*** Opening of THE INPUT ***

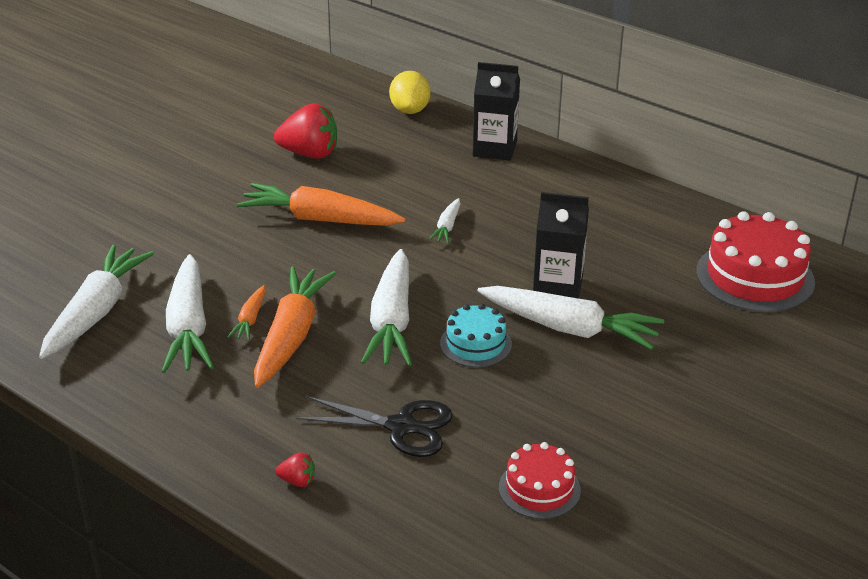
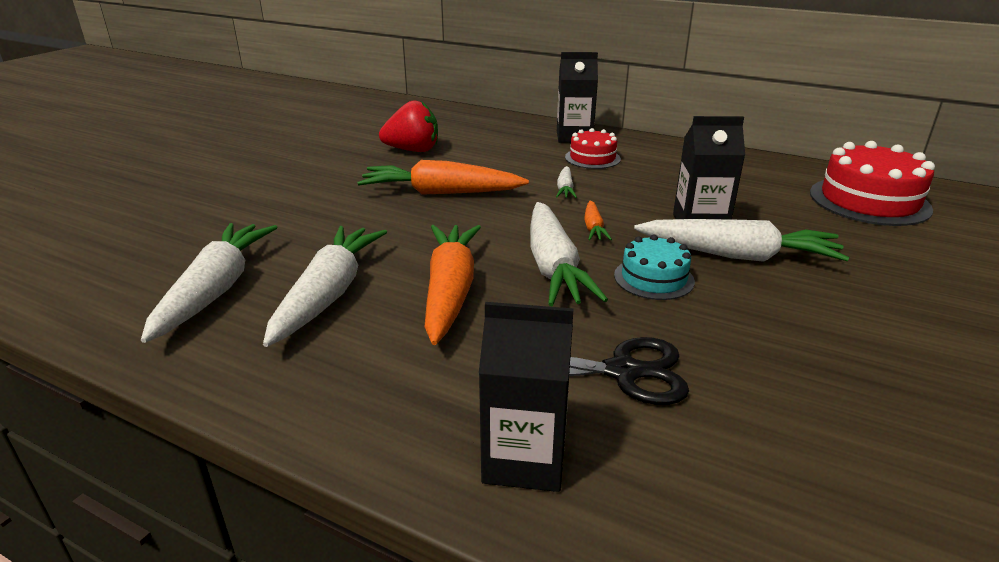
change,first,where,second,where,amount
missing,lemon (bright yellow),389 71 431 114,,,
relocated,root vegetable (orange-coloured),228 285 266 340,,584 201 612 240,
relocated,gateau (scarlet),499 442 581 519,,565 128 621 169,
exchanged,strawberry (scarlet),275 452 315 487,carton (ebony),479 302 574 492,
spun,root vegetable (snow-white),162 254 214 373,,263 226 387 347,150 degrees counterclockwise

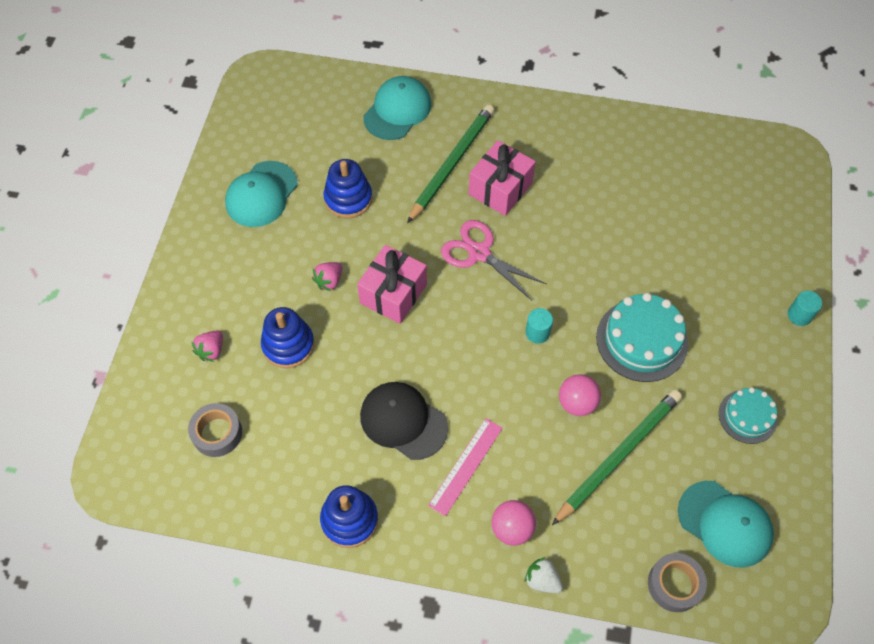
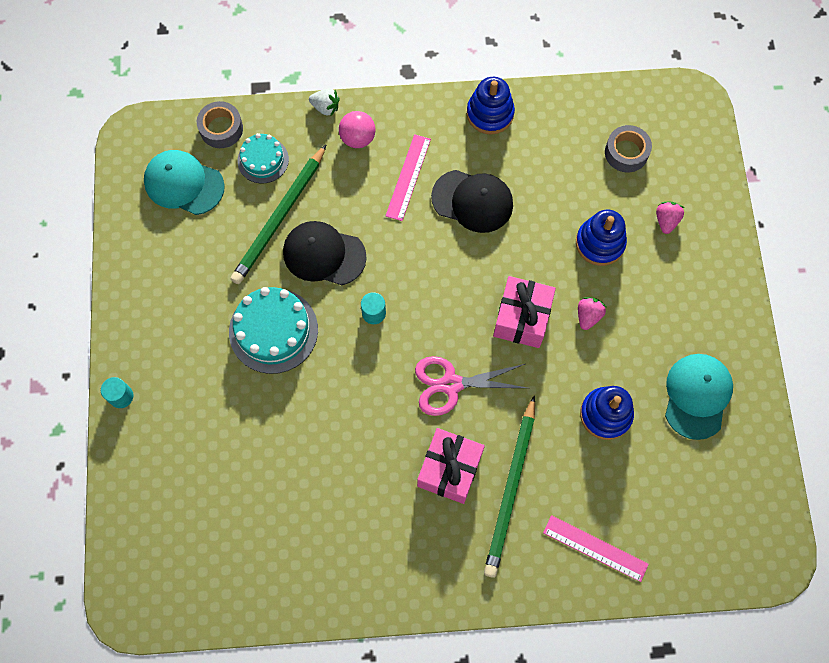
change,first,where,second,where,amount
relocated,gateau (aqua),719 387 777 444,,238 133 289 184,
exchanged,cap (aqua),363 76 431 140,straightedge (rosy),543 515 649 582,
exchanged,ball (rosy),559 374 601 416,cap (ebony),283 221 367 285,
spun,scissors (rosy),441 220 546 301,,415 356 527 416,150 degrees clockwise

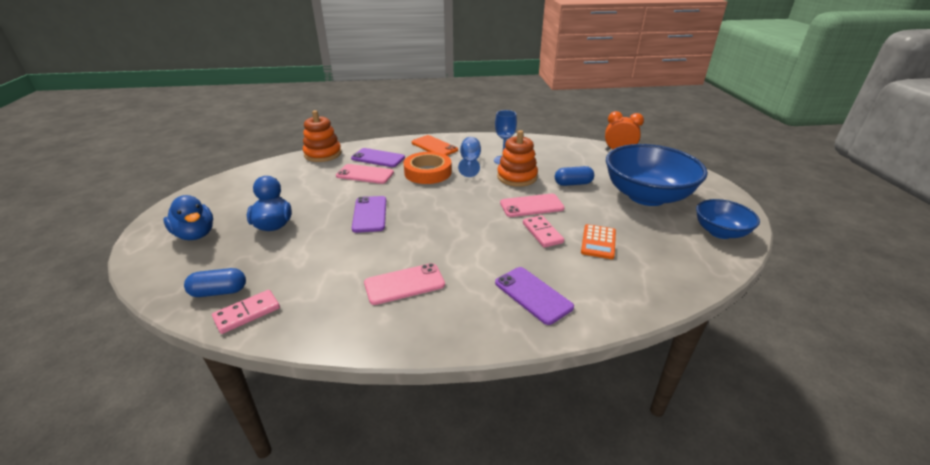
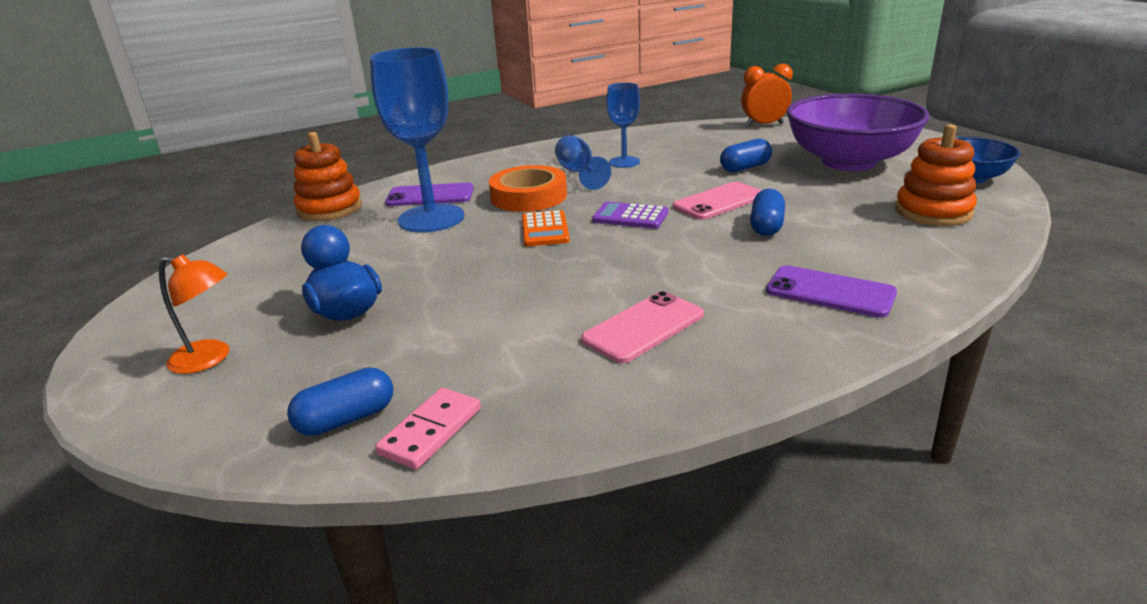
change,first,where,second,where,amount
missing,smartphone (purple),352 196 386 233,,,
missing,smartphone (orange-coloured),412 135 458 155,,,
appeared,,,calculator (purple),592 202 668 229,
relocated,stacking rings (orange-coloured),497 130 538 187,,895 124 977 226,
relocated,calculator (orange-coloured),581 224 616 259,,522 210 570 246,
exchanged,duck (cobalt),163 195 213 240,desk lamp (orange-coloured),159 254 229 374,
exchanged,smartphone (rosy),336 164 394 184,wine glass (cobalt),370 47 464 233,
exchanged,domino tile (rosy),523 215 564 248,capsule (cobalt),750 189 785 236,
colour,deep dish (cobalt),606 144 708 206,deep dish (purple),786 94 930 171,

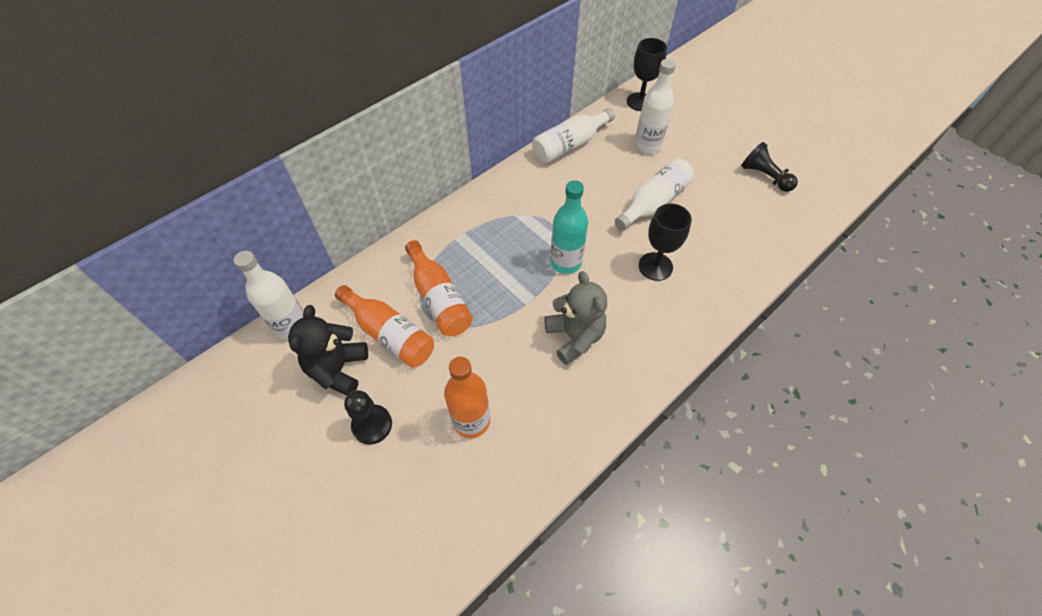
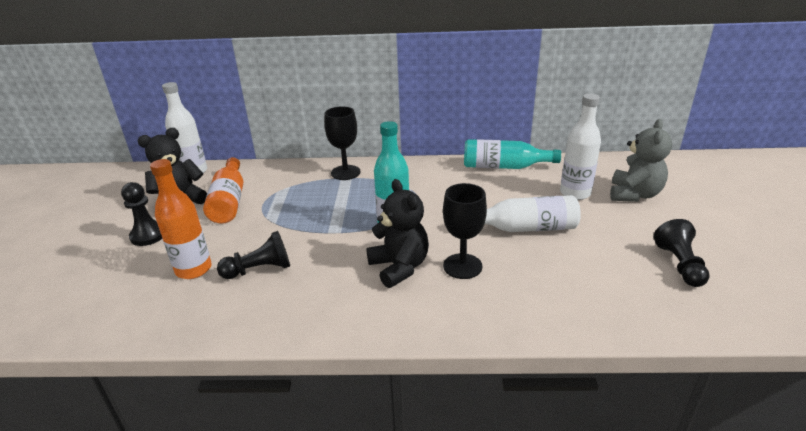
change,first,where,second,where,amount
missing,flask (orange-coloured),405 240 473 336,,,
appeared,,,chess pawn (ebony),217 231 290 279,
appeared,,,teddy bear (ebony),366 179 429 288,
relocated,teddy bear (gray),545 271 607 365,,610 119 672 202,
relocated,wine glass (ebony),627 38 667 111,,324 106 361 180,
colour,flask (snow-white),532 108 615 164,flask (aqua),464 139 561 169,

*** Close of THE INPUT ***

### EXERCISE DIRECTIONS
All of the data must be repeated exactly, except for the pictures.

### SOLUTION
change,first,where,second,where,amount
missing,lemon (bright yellow),389 71 431 114,,,
relocated,root vegetable (orange-coloured),228 285 266 340,,584 201 612 240,
relocated,gateau (scarlet),499 442 581 519,,565 128 621 169,
exchanged,strawberry (scarlet),275 452 315 487,carton (ebony),479 302 574 492,
spun,root vegetable (snow-white),162 254 214 373,,263 226 387 347,150 degrees counterclockwise

change,first,where,second,where,amount
relocated,gateau (aqua),719 387 777 444,,238 133 289 184,
exchanged,cap (aqua),363 76 431 140,straightedge (rosy),543 515 649 582,
exchanged,ball (rosy),559 374 601 416,cap (ebony),283 221 367 285,
spun,scissors (rosy),441 220 546 301,,415 356 527 416,150 degrees clockwise

change,first,where,second,where,amount
missing,smartphone (purple),352 196 386 233,,,
missing,smartphone (orange-coloured),412 135 458 155,,,
appeared,,,calculator (purple),592 202 668 229,
relocated,stacking rings (orange-coloured),497 130 538 187,,895 124 977 226,
relocated,calculator (orange-coloured),581 224 616 259,,522 210 570 246,
exchanged,duck (cobalt),163 195 213 240,desk lamp (orange-coloured),159 254 229 374,
exchanged,smartphone (rosy),336 164 394 184,wine glass (cobalt),370 47 464 233,
exchanged,domino tile (rosy),523 215 564 248,capsule (cobalt),750 189 785 236,
colour,deep dish (cobalt),606 144 708 206,deep dish (purple),786 94 930 171,

change,first,where,second,where,amount
missing,flask (orange-coloured),405 240 473 336,,,
appeared,,,chess pawn (ebony),217 231 290 279,
appeared,,,teddy bear (ebony),366 179 429 288,
relocated,teddy bear (gray),545 271 607 365,,610 119 672 202,
relocated,wine glass (ebony),627 38 667 111,,324 106 361 180,
colour,flask (snow-white),532 108 615 164,flask (aqua),464 139 561 169,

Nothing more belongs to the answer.